PROBLEM TO WORK ON | Starting at the line with "turquoise robot: 1 -> 2" and ending at the line with "turquoise capsule: 1 -> 2", print exactly the lines of the entries below. Pictures do not belong in the copy.

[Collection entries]
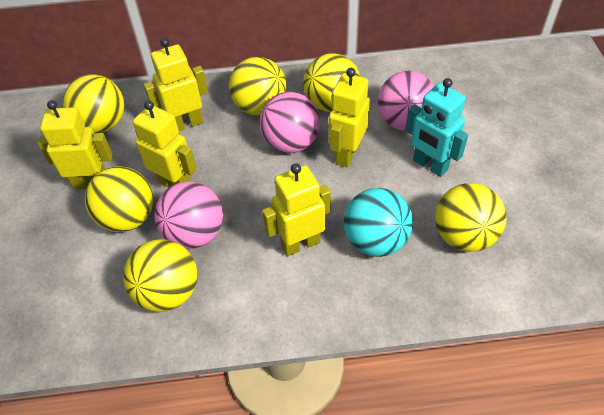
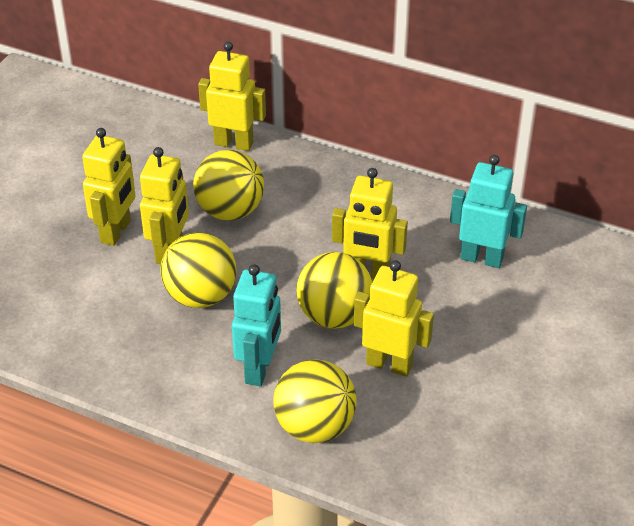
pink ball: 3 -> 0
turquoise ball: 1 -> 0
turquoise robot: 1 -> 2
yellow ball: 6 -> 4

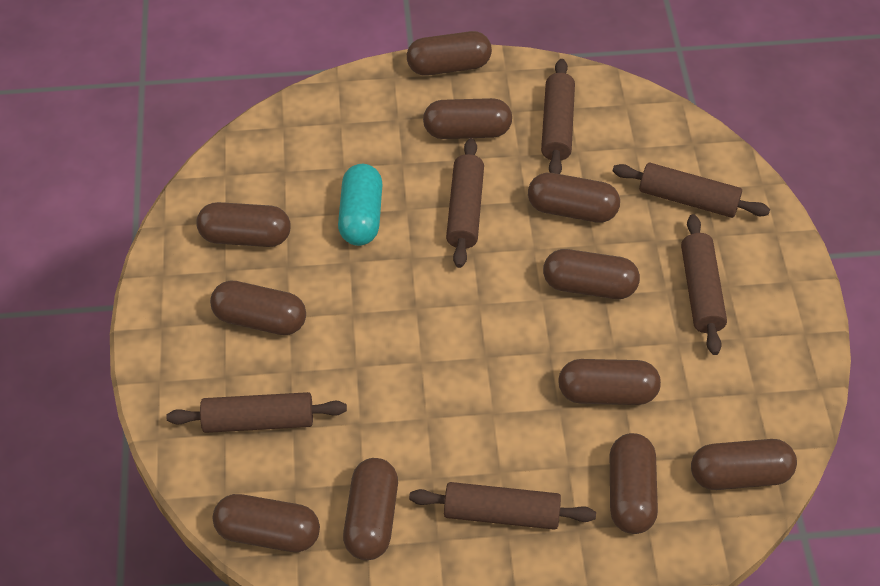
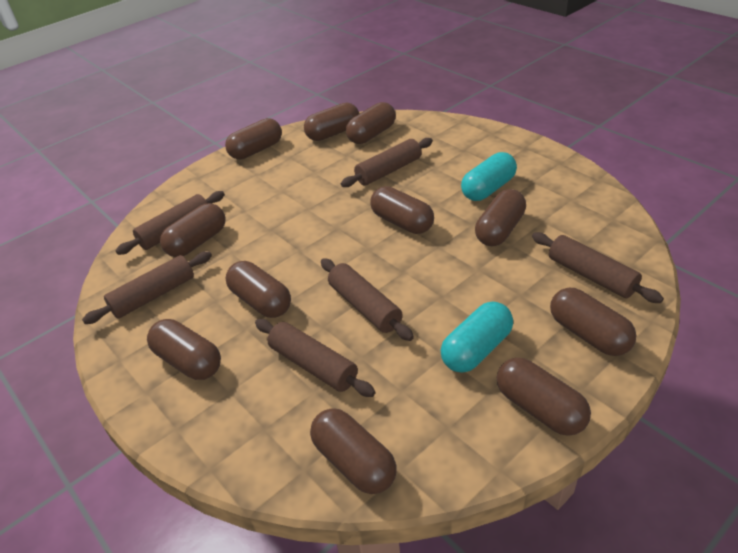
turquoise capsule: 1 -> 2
...
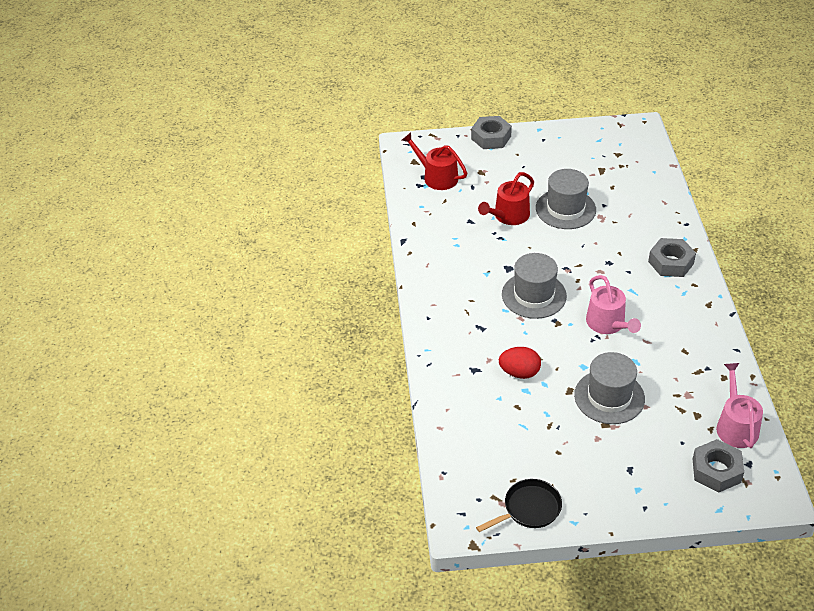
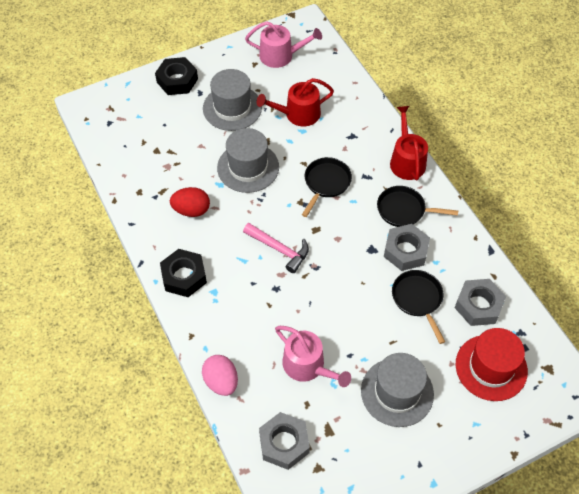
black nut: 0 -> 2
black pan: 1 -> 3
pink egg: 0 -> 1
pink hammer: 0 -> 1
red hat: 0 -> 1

ANSWER SECTION |
turquoise robot: 1 -> 2
yellow ball: 6 -> 4

turquoise capsule: 1 -> 2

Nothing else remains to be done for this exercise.